Present the data below as a numbered list, leaving out any blank lines, starting at the beginning of the data and ending at the line that contains "Heather (149, 476)".

─── Supplied records

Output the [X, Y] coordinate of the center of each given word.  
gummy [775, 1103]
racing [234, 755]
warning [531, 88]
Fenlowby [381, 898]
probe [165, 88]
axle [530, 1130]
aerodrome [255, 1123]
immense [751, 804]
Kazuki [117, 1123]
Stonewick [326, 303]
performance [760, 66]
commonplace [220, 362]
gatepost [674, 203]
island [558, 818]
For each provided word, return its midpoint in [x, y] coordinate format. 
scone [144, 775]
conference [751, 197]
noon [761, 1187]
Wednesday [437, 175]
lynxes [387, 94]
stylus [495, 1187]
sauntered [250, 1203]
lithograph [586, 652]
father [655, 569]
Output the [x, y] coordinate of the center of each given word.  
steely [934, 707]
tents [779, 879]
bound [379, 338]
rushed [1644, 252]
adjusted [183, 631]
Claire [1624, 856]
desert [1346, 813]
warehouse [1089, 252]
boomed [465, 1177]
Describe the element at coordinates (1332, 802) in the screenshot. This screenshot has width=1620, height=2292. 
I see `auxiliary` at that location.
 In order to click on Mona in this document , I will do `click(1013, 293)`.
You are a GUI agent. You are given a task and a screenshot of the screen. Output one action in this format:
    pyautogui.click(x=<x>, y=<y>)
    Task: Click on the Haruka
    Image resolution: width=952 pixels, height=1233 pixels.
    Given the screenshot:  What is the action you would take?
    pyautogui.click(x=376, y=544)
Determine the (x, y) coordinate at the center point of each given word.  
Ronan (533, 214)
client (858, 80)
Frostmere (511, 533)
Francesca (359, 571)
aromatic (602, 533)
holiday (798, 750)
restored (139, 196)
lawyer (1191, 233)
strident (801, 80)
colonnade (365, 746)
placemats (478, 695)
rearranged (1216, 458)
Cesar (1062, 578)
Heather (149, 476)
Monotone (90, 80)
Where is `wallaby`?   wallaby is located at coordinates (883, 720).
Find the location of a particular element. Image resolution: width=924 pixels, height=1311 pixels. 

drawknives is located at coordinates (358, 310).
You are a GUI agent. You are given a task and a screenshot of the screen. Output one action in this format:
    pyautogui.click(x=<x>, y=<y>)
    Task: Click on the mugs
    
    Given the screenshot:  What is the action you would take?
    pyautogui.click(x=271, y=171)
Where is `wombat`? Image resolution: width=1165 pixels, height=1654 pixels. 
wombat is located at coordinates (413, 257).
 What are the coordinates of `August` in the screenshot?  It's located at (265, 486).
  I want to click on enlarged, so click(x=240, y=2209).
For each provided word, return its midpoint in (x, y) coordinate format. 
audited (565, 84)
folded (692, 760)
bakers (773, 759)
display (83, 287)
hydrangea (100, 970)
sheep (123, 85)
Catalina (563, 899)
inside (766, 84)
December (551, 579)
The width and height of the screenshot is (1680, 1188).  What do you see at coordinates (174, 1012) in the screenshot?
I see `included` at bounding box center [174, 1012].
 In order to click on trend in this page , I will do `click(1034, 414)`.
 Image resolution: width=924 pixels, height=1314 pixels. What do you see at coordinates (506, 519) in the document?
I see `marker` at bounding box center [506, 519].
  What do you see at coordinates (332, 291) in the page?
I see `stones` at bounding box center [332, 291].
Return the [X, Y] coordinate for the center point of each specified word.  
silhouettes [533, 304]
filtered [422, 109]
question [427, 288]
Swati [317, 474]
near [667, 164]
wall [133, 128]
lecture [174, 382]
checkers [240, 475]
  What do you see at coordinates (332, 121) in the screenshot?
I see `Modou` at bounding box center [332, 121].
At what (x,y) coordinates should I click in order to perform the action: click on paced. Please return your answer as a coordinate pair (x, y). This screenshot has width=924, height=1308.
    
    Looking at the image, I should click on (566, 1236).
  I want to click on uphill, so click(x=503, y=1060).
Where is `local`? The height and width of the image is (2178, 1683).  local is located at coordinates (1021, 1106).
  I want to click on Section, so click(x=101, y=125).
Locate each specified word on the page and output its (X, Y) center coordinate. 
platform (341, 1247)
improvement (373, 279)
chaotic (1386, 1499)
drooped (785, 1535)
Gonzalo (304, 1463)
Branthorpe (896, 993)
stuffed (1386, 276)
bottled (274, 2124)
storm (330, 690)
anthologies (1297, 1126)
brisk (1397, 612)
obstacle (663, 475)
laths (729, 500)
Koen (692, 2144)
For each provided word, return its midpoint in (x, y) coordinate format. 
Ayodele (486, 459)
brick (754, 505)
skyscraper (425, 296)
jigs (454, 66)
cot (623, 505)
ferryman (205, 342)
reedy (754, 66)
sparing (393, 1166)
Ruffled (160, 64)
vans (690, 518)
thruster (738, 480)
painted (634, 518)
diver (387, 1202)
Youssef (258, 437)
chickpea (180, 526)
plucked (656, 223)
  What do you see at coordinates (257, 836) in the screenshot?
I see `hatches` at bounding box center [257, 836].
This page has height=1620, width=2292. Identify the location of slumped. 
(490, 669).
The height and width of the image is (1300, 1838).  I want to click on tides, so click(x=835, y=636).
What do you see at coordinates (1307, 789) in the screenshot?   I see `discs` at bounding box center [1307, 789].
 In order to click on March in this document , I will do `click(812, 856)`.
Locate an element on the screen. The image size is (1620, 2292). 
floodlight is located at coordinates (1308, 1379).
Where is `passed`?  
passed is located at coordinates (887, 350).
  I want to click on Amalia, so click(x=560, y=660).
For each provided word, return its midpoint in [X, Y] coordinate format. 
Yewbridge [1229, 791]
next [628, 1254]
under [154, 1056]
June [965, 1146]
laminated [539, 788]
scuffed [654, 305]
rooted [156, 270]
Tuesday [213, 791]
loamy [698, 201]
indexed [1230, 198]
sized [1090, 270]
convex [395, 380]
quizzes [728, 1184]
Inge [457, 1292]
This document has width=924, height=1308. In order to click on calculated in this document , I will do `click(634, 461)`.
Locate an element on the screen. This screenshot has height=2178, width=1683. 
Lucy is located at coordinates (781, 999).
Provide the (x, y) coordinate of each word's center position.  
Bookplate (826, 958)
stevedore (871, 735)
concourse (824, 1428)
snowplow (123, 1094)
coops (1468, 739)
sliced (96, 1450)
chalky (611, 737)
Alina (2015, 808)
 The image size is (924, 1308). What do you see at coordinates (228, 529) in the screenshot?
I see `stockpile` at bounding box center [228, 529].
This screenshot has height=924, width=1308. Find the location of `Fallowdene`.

──────

## Task output
1. Output the [X, Y] coordinate of the center of each given word.  
2. gummy [775, 1103]
3. racing [234, 755]
4. warning [531, 88]
5. Fenlowby [381, 898]
6. probe [165, 88]
7. axle [530, 1130]
8. aerodrome [255, 1123]
9. immense [751, 804]
10. Kazuki [117, 1123]
11. Stonewick [326, 303]
12. performance [760, 66]
13. commonplace [220, 362]
14. gatepost [674, 203]
15. island [558, 818]
16. For each provided word, return its midpoint in [x, y] coordinate format. 
17. scone [144, 775]
18. conference [751, 197]
19. noon [761, 1187]
20. Wednesday [437, 175]
21. lynxes [387, 94]
22. stylus [495, 1187]
23. sauntered [250, 1203]
24. lithograph [586, 652]
25. father [655, 569]
26. Output the [x, y] coordinate of the center of each given word.  
27. steely [934, 707]
28. tents [779, 879]
29. bound [379, 338]
30. rushed [1644, 252]
31. adjusted [183, 631]
32. Claire [1624, 856]
33. desert [1346, 813]
34. warehouse [1089, 252]
35. boomed [465, 1177]
36. Describe the element at coordinates (1332, 802) in the screenshot. This screenshot has width=1620, height=2292. 
37. I see `auxiliary` at that location.
38.  In order to click on Mona in this document , I will do `click(1013, 293)`.
39. You are a GUI agent. You are given a task and a screenshot of the screen. Output one action in this format:
40.     pyautogui.click(x=<x>, y=<y>)
41.     Task: Click on the Haruka
42.     Image resolution: width=952 pixels, height=1233 pixels.
43.     Given the screenshot:  What is the action you would take?
44.     pyautogui.click(x=376, y=544)
45. Determine the (x, y) coordinate at the center point of each given word.  
46. Ronan (533, 214)
47. client (858, 80)
48. Frostmere (511, 533)
49. Francesca (359, 571)
50. aromatic (602, 533)
51. holiday (798, 750)
52. restored (139, 196)
53. lawyer (1191, 233)
54. strident (801, 80)
55. colonnade (365, 746)
56. placemats (478, 695)
57. rearranged (1216, 458)
58. Cesar (1062, 578)
59. Heather (149, 476)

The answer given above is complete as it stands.